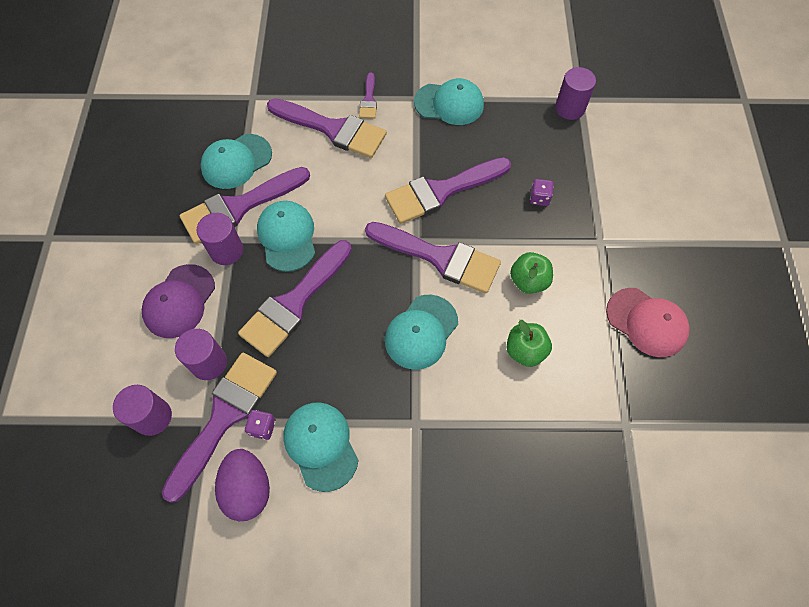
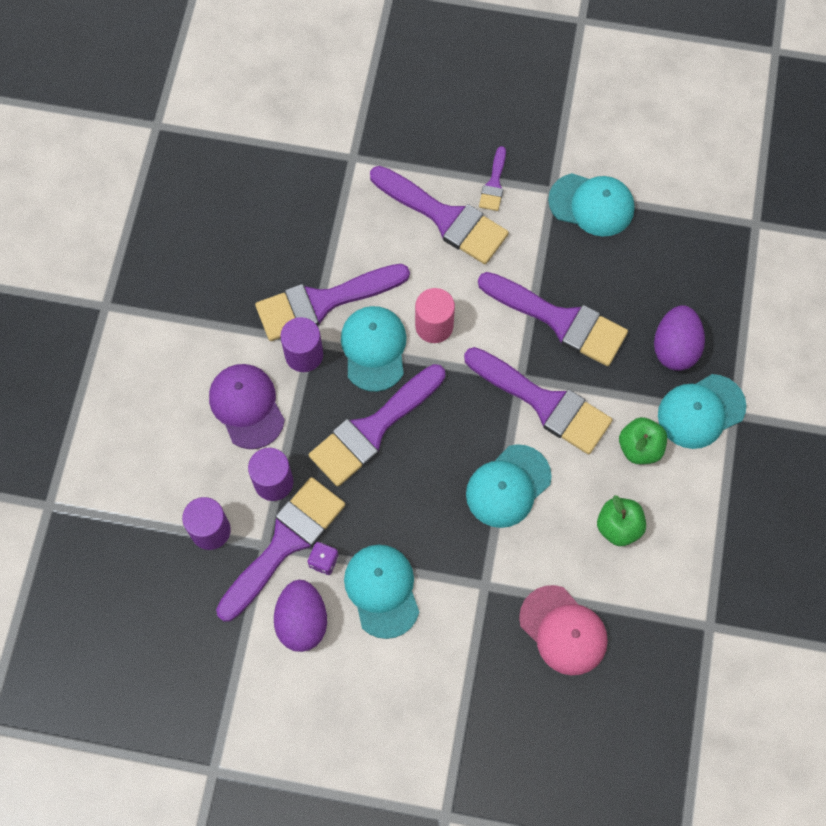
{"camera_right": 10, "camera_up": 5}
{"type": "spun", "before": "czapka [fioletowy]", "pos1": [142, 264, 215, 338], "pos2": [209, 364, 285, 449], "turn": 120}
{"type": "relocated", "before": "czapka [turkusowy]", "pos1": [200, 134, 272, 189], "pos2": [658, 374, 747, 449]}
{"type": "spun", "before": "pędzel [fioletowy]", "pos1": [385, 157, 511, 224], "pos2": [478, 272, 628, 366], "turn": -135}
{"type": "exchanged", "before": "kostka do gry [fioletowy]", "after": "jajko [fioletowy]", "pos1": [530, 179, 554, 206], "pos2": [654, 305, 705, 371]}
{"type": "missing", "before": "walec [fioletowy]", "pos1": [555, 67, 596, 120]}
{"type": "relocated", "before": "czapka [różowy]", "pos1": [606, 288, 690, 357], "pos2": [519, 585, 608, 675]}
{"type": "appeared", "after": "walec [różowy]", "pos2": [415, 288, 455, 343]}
· · · · · · ·
● EXERCISE DIRECTIONS: Nothing may be altered when you restate the records, but every picture must be dropped.

● WRITTEN SOLUTION:
{"camera_right": 10, "camera_up": 5}
{"type": "spun", "before": "czapka [fioletowy]", "pos1": [142, 264, 215, 338], "pos2": [209, 364, 285, 449], "turn": 120}
{"type": "relocated", "before": "czapka [turkusowy]", "pos1": [200, 134, 272, 189], "pos2": [658, 374, 747, 449]}
{"type": "spun", "before": "pędzel [fioletowy]", "pos1": [385, 157, 511, 224], "pos2": [478, 272, 628, 366], "turn": -135}
{"type": "exchanged", "before": "kostka do gry [fioletowy]", "after": "jajko [fioletowy]", "pos1": [530, 179, 554, 206], "pos2": [654, 305, 705, 371]}
{"type": "missing", "before": "walec [fioletowy]", "pos1": [555, 67, 596, 120]}
{"type": "relocated", "before": "czapka [różowy]", "pos1": [606, 288, 690, 357], "pos2": [519, 585, 608, 675]}
{"type": "appeared", "after": "walec [różowy]", "pos2": [415, 288, 455, 343]}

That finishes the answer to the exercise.